The records that follow are to be repeated exactly, with no pictures carried over.

........

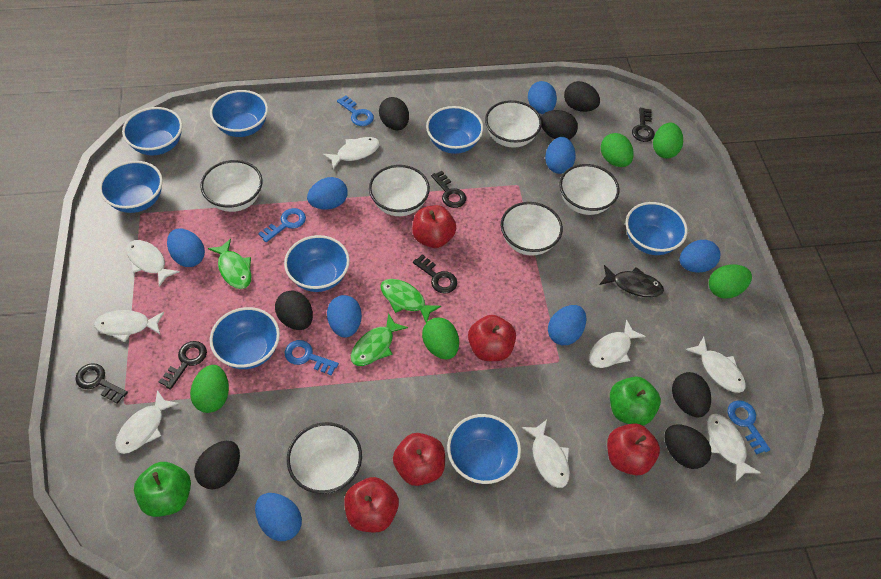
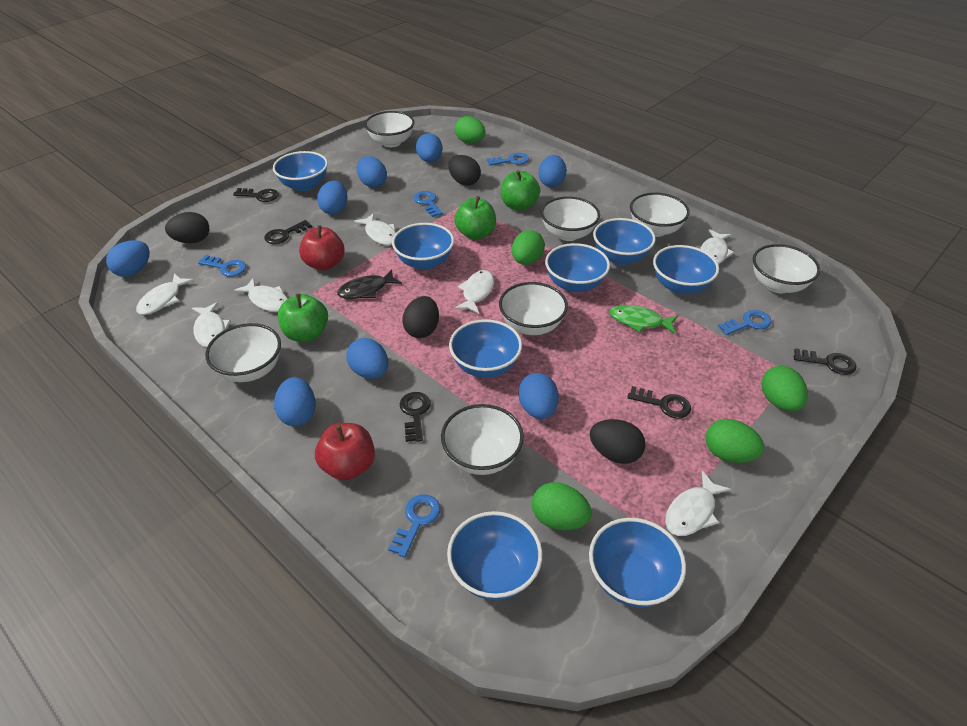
black egg: 7 -> 4
blue key: 4 -> 5
green apple: 2 -> 3
green fish: 3 -> 1
red apple: 5 -> 2
white bowl: 6 -> 7
white fish: 8 -> 7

........

Exercise solution
black egg: 7 -> 4
blue key: 4 -> 5
green apple: 2 -> 3
green fish: 3 -> 1
red apple: 5 -> 2
white bowl: 6 -> 7
white fish: 8 -> 7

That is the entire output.